### GOAL OF THE EXERCISE
The result should be every line in the data below that carries the string "VCTRL".

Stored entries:
>>>>>

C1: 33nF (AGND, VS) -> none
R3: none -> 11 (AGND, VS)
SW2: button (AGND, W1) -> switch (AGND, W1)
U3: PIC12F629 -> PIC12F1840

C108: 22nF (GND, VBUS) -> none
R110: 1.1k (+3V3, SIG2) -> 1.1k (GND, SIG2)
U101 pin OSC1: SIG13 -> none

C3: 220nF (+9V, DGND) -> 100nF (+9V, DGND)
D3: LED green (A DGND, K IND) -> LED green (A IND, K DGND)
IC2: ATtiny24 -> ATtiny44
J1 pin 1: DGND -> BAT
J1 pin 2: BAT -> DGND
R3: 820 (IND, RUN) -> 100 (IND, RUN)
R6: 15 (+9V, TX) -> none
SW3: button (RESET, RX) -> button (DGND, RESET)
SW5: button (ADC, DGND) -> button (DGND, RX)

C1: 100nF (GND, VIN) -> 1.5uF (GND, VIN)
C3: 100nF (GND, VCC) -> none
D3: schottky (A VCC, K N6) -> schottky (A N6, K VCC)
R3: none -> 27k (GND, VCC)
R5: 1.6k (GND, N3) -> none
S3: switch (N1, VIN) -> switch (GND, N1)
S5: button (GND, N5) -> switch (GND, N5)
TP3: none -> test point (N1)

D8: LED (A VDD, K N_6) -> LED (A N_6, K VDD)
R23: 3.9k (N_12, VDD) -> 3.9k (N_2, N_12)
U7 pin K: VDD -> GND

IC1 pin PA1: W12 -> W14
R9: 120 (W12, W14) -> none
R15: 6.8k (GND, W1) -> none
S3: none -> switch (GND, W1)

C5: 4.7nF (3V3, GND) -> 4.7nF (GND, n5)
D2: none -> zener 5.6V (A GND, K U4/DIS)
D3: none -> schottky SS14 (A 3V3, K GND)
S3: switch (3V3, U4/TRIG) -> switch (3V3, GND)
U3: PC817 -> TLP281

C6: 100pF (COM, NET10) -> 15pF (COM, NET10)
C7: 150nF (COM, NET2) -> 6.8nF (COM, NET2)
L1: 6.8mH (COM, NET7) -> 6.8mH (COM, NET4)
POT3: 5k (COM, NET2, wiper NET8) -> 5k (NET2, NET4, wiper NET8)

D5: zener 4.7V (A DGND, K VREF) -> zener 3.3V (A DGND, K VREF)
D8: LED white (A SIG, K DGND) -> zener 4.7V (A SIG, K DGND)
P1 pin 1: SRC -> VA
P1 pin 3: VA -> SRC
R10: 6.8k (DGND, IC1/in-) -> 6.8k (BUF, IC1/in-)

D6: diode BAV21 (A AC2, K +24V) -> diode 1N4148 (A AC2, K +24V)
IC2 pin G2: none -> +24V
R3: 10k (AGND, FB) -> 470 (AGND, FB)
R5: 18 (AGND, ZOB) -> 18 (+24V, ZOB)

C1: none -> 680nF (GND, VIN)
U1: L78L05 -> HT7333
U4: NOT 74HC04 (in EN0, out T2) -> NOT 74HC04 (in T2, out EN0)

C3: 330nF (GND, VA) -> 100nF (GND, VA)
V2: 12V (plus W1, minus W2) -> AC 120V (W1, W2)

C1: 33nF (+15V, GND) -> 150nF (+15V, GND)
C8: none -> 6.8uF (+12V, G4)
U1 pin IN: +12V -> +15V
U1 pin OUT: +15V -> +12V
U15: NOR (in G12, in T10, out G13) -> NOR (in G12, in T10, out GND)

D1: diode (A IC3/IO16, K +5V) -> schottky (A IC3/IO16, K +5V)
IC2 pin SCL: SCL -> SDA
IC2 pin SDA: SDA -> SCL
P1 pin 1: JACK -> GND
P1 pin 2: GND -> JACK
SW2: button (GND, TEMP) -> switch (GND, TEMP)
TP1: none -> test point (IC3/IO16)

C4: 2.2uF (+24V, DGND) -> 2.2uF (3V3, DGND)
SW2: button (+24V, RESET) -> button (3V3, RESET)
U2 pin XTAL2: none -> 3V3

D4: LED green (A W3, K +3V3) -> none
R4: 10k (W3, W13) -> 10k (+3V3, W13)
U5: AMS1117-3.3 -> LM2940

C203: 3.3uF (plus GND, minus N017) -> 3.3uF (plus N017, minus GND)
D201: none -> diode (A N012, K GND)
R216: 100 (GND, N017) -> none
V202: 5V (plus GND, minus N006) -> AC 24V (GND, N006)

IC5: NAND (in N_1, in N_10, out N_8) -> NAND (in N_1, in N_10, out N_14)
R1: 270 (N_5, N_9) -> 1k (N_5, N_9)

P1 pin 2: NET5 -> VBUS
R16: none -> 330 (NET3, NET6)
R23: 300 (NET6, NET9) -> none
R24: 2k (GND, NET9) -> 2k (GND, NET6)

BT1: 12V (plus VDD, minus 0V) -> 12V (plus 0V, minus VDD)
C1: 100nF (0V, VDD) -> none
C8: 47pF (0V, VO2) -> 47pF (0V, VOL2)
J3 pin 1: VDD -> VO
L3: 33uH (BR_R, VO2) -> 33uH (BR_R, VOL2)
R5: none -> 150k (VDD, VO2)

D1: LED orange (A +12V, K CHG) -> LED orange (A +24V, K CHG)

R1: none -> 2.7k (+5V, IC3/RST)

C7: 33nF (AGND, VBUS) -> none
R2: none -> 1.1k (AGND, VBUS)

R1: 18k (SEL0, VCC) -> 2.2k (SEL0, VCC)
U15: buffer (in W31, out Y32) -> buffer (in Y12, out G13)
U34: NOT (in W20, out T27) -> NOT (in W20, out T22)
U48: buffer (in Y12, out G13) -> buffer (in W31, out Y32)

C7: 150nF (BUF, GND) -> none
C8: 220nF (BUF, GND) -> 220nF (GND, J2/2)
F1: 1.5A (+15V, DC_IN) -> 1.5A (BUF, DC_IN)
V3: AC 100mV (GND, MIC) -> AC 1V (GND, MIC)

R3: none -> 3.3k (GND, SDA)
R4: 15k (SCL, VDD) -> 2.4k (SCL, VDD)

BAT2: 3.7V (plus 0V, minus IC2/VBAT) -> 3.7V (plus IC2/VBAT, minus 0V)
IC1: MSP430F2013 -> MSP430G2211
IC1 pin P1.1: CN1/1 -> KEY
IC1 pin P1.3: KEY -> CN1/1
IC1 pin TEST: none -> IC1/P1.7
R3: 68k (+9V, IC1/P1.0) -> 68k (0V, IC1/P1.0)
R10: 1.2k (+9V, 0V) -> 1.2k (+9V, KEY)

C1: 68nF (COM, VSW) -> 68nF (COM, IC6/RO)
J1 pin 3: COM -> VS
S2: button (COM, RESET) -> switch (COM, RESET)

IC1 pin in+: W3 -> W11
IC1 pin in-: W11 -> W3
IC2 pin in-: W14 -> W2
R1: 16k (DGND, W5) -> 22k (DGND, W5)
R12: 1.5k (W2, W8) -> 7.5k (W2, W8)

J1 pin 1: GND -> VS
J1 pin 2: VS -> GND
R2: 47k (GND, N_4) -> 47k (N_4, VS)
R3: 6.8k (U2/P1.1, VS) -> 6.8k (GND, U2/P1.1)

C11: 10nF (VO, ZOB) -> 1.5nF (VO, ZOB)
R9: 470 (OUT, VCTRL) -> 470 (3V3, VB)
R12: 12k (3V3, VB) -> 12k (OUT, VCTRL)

<<<<<

### TASK SOLUTION
R9: 470 (OUT, VCTRL) -> 470 (3V3, VB)
R12: 12k (3V3, VB) -> 12k (OUT, VCTRL)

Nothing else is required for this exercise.